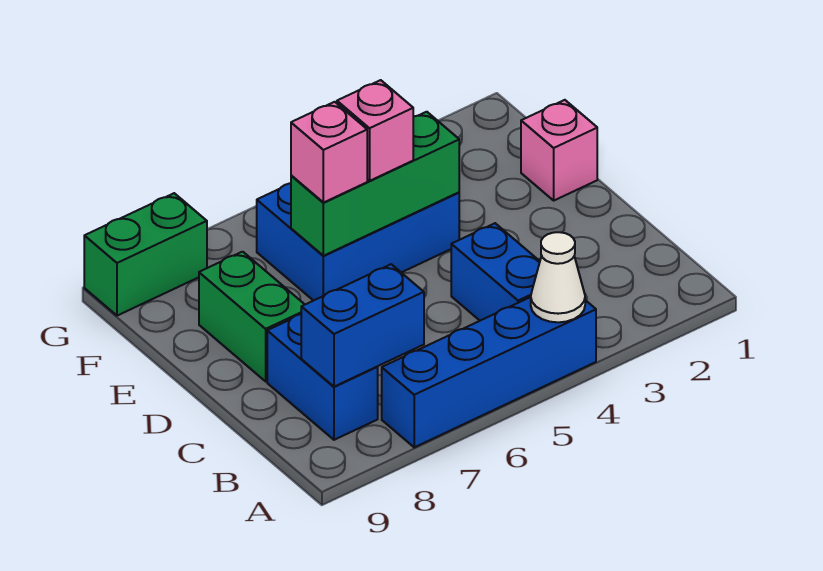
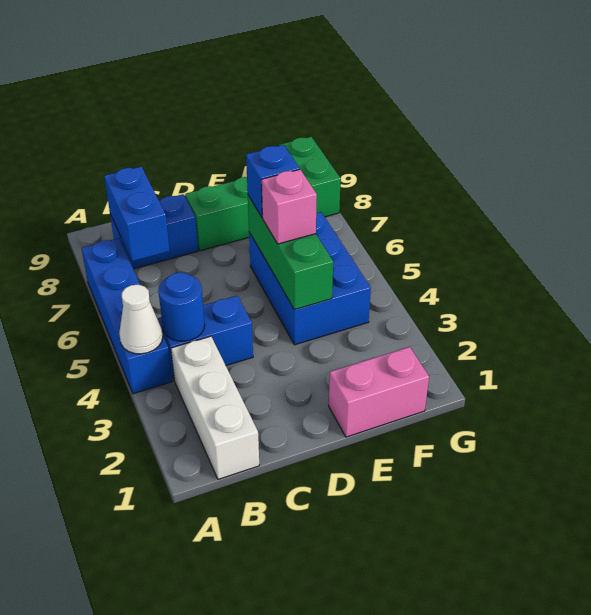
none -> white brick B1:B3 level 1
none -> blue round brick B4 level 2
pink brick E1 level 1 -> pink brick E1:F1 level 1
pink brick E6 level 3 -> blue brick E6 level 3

* [DIRECTIONS FOR THIS TASK]:
Copy the data in full. No pictures belong in the copy.

* [YOUR RESPONSE]:
none -> white brick B1:B3 level 1
none -> blue round brick B4 level 2
pink brick E1 level 1 -> pink brick E1:F1 level 1
pink brick E6 level 3 -> blue brick E6 level 3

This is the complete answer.